### [YOUR GOAL]
From the entries below, please gather each line containing the string "hourglass".

### [TASK DATA]
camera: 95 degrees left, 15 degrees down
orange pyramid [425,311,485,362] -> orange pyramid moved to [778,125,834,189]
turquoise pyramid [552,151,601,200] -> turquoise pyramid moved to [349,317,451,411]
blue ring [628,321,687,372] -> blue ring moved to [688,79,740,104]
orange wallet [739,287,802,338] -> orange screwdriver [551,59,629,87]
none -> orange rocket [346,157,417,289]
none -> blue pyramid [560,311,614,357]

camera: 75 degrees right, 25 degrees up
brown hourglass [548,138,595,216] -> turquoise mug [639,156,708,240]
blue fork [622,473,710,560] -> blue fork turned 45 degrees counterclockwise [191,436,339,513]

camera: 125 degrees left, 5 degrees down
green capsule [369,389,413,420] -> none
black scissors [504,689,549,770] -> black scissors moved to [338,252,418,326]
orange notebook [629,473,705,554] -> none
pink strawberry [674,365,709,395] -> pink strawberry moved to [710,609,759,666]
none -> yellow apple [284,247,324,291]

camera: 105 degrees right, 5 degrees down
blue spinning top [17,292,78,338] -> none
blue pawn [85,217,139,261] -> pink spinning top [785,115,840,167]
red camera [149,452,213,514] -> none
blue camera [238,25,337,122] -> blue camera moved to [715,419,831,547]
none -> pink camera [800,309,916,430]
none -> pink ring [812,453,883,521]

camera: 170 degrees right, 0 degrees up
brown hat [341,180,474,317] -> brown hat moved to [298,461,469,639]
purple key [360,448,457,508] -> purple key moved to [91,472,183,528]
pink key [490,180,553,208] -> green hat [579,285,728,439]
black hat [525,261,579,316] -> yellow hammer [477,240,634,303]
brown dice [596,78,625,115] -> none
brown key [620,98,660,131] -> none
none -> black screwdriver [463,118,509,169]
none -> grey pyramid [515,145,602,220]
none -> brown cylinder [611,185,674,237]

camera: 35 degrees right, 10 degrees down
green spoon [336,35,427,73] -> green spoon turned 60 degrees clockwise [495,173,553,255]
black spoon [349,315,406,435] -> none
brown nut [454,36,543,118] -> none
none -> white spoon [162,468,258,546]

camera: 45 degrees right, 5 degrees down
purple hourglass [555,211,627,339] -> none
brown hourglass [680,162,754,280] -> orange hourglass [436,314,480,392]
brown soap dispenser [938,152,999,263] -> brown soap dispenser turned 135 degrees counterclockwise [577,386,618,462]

### [FINISHED EXERCISE]
brown hourglass [548,138,595,216] -> turquoise mug [639,156,708,240]
purple hourglass [555,211,627,339] -> none
brown hourglass [680,162,754,280] -> orange hourglass [436,314,480,392]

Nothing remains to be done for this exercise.